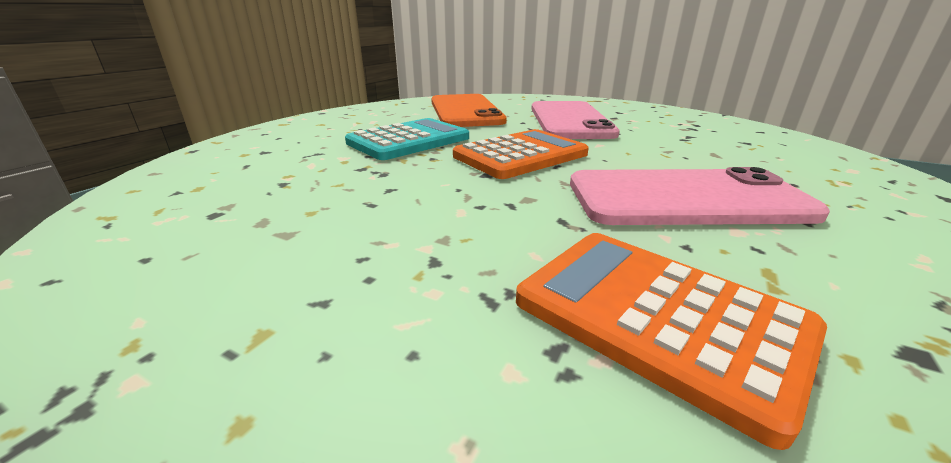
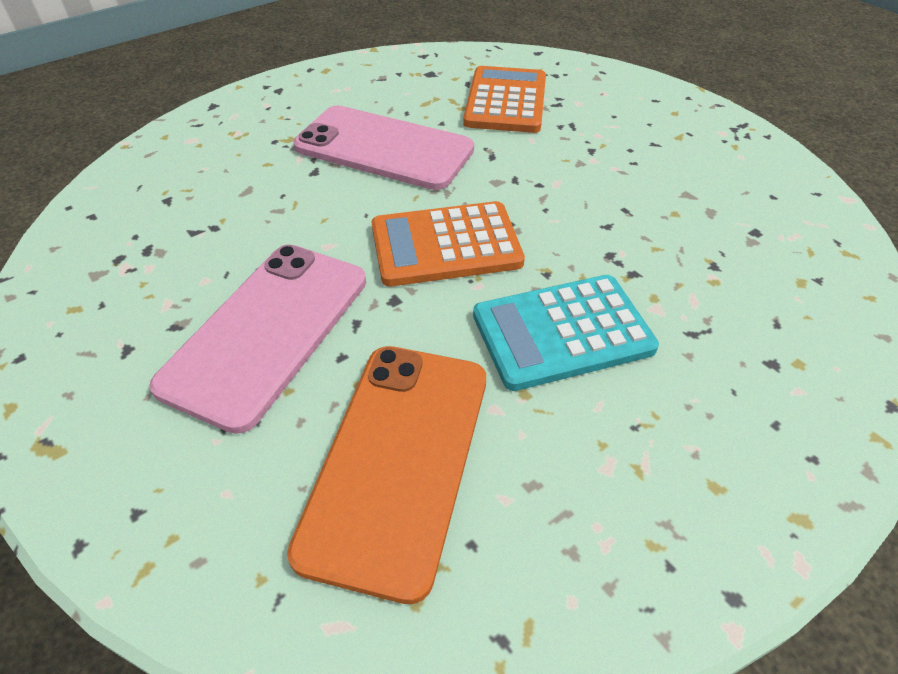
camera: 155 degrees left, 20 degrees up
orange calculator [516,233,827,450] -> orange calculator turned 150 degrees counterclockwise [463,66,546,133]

+++++

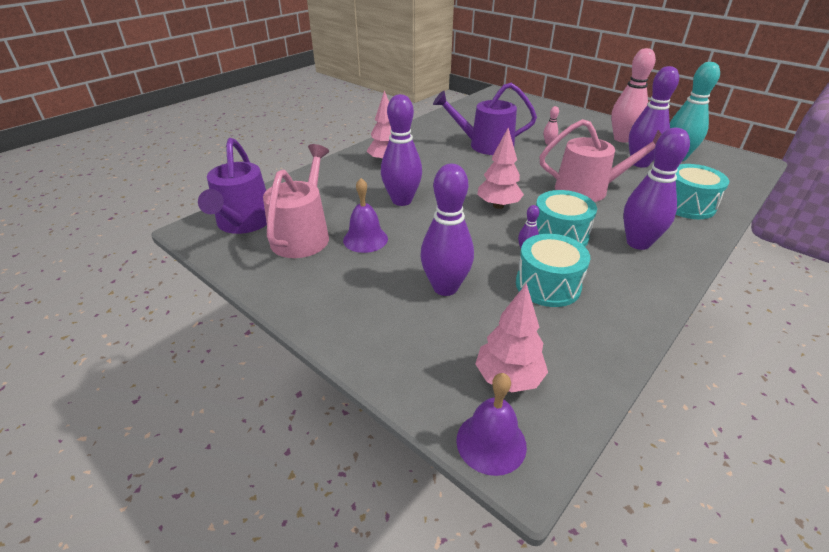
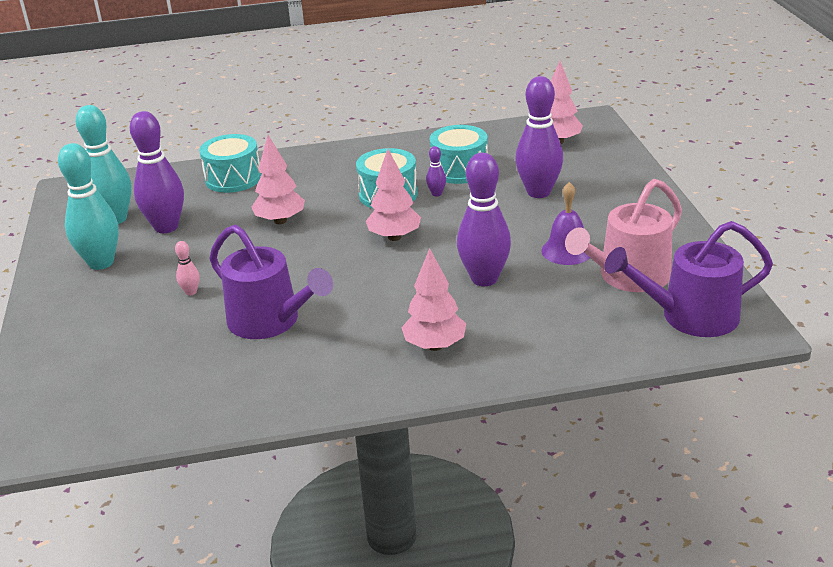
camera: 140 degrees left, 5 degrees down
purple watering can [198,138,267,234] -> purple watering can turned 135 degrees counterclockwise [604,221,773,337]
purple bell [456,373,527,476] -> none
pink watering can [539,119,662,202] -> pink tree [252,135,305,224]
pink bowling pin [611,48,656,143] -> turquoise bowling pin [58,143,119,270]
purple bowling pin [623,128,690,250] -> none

+++++

• [Exercise brief]:
Copy out the lines of the data where the word "watering" can be found.

• [Written answer]:
purple watering can [198,138,267,234] -> purple watering can turned 135 degrees counterclockwise [604,221,773,337]
pink watering can [539,119,662,202] -> pink tree [252,135,305,224]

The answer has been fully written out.